** Opening DATASET block **
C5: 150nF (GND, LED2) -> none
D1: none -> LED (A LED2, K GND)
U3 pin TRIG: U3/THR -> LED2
** Closing DATASET block **
** Opening DATASET block **
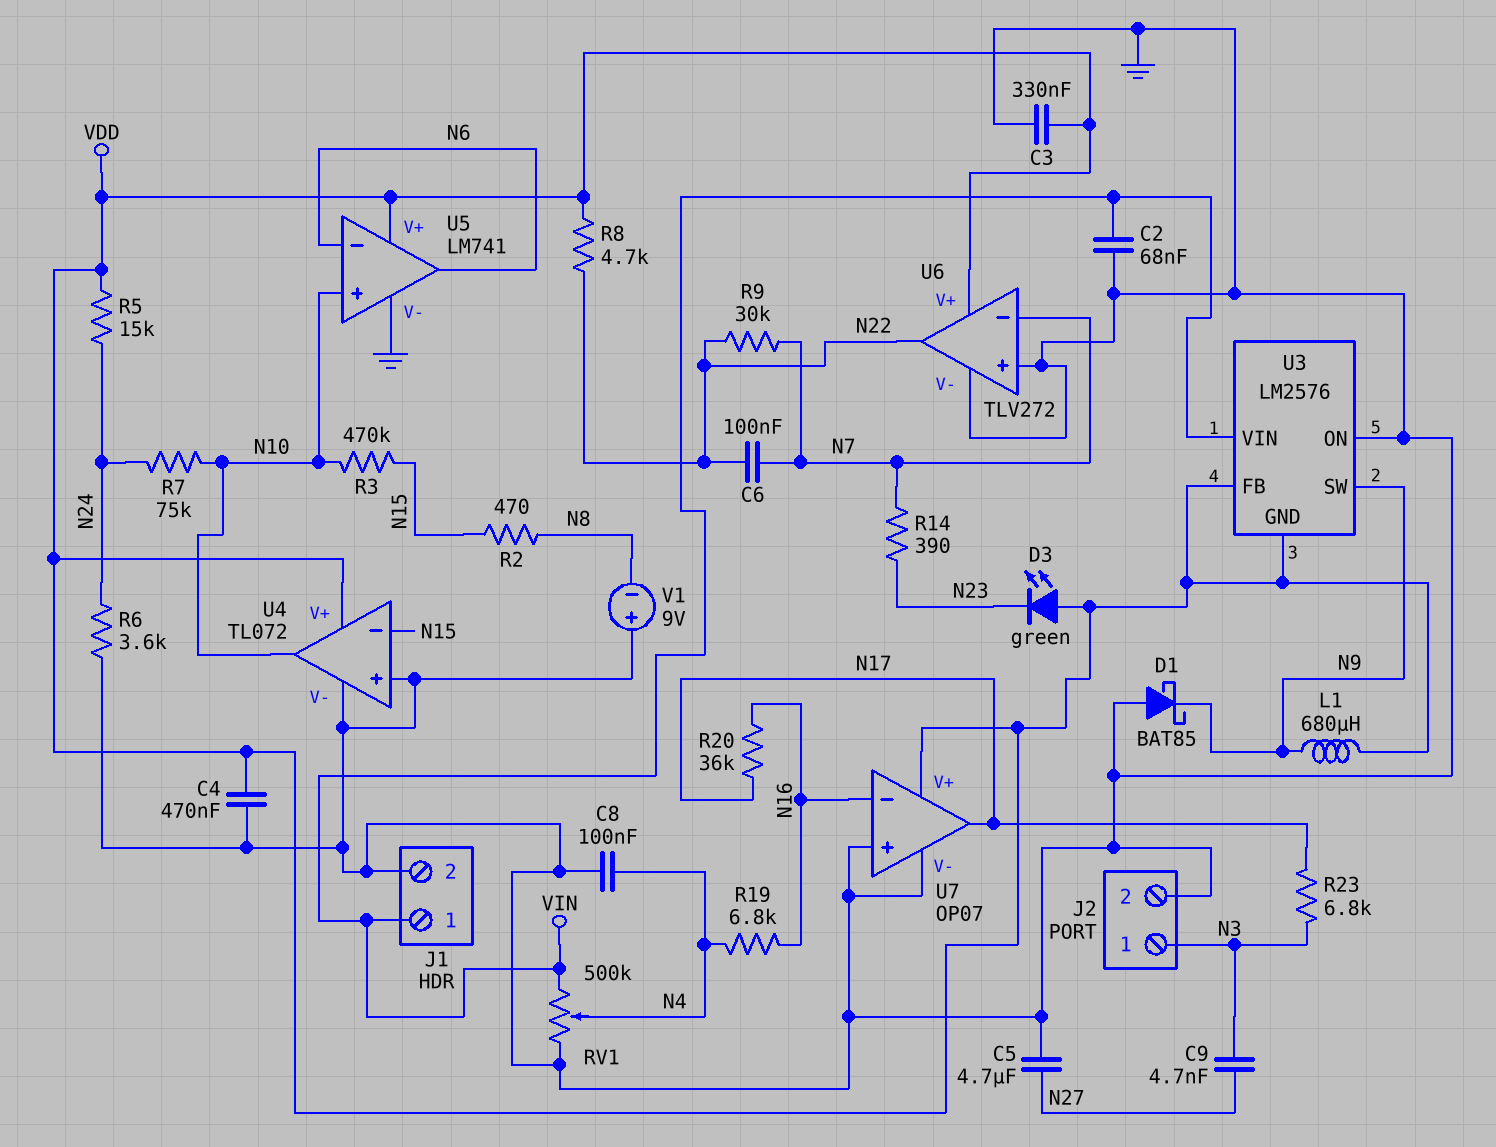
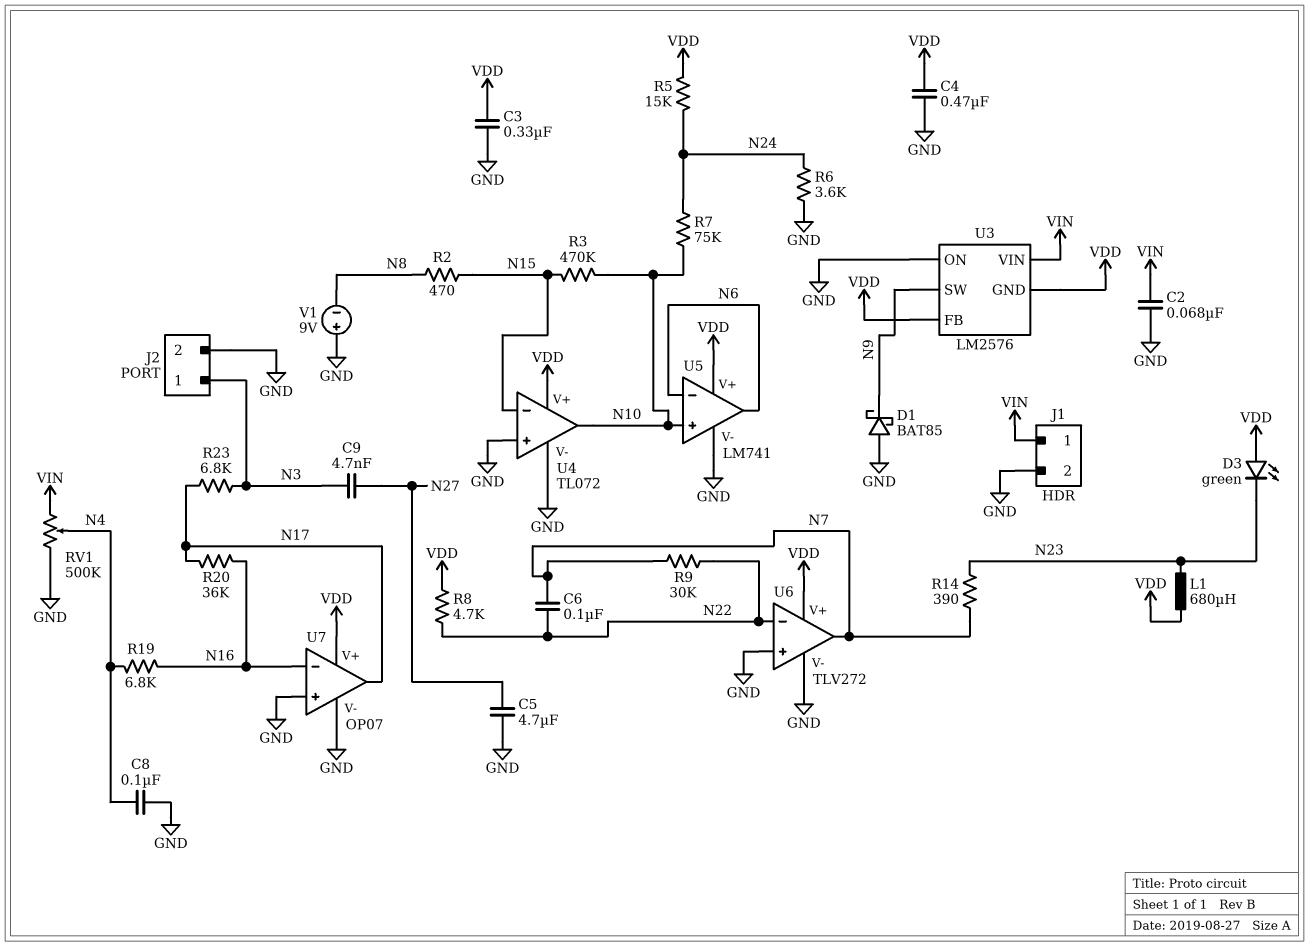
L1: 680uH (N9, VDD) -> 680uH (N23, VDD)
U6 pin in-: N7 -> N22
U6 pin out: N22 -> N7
** Closing DATASET block **
## AIM OF THE TASK
Reproduce the lines above, beginning at the line with "C5: 150nF (GND, LED2) -> none" and stopping after the line with "U3 pin TRIG: U3/THR -> LED2", exactly as they are.

## RESPONSE TO THE EXERCISE
C5: 150nF (GND, LED2) -> none
D1: none -> LED (A LED2, K GND)
U3 pin TRIG: U3/THR -> LED2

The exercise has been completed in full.